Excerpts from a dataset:
--- START ---

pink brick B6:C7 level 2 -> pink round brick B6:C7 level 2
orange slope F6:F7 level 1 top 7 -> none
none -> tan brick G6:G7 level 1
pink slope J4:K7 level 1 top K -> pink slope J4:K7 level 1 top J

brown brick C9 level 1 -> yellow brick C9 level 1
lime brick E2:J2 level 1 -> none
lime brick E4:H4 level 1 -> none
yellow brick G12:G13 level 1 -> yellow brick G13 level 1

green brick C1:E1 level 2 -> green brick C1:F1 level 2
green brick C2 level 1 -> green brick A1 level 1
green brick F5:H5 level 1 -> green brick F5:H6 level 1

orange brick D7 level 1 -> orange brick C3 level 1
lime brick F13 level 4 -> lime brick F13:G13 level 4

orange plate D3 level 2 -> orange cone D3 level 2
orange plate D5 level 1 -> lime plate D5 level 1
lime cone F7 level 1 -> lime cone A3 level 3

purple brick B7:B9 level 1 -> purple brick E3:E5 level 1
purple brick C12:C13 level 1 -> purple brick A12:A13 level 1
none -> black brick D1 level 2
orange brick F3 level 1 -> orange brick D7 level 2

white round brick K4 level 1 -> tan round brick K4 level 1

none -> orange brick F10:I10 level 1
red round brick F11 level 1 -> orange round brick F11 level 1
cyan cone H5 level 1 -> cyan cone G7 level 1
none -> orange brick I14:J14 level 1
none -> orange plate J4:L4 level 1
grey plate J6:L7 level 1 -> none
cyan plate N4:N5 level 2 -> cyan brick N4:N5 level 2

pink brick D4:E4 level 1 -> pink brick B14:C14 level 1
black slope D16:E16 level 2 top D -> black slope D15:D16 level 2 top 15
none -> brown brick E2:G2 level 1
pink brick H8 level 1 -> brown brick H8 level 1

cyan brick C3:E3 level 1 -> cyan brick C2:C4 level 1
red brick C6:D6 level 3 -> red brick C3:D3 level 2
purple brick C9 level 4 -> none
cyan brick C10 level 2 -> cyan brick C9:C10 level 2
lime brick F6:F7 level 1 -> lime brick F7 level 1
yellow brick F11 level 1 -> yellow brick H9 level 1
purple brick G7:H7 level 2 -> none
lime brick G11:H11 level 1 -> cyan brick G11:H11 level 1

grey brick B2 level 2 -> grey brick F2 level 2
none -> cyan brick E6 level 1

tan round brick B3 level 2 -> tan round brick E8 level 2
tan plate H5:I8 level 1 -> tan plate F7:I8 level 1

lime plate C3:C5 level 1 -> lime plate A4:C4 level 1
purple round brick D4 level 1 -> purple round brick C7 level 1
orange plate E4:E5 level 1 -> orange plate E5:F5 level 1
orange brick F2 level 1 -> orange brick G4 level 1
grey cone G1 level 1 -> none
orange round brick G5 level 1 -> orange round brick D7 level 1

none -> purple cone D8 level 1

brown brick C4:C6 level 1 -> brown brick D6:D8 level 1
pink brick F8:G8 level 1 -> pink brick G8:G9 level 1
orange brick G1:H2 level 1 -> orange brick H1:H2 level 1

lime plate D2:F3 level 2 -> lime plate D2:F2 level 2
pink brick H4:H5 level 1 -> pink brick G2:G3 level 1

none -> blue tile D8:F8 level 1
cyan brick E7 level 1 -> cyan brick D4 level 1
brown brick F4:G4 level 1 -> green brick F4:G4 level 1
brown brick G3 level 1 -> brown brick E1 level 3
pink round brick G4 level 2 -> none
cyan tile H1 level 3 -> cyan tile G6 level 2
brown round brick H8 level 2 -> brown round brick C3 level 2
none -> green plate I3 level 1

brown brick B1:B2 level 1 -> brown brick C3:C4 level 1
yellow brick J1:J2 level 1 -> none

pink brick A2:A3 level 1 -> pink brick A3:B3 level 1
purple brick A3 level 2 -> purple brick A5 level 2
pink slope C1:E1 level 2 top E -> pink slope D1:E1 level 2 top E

--- END ---

Task statement: Restate word for word the lines above, beginning at the first one and ending at the line that carries "orange plate D5".

Exercise response:
pink brick B6:C7 level 2 -> pink round brick B6:C7 level 2
orange slope F6:F7 level 1 top 7 -> none
none -> tan brick G6:G7 level 1
pink slope J4:K7 level 1 top K -> pink slope J4:K7 level 1 top J

brown brick C9 level 1 -> yellow brick C9 level 1
lime brick E2:J2 level 1 -> none
lime brick E4:H4 level 1 -> none
yellow brick G12:G13 level 1 -> yellow brick G13 level 1

green brick C1:E1 level 2 -> green brick C1:F1 level 2
green brick C2 level 1 -> green brick A1 level 1
green brick F5:H5 level 1 -> green brick F5:H6 level 1

orange brick D7 level 1 -> orange brick C3 level 1
lime brick F13 level 4 -> lime brick F13:G13 level 4

orange plate D3 level 2 -> orange cone D3 level 2
orange plate D5 level 1 -> lime plate D5 level 1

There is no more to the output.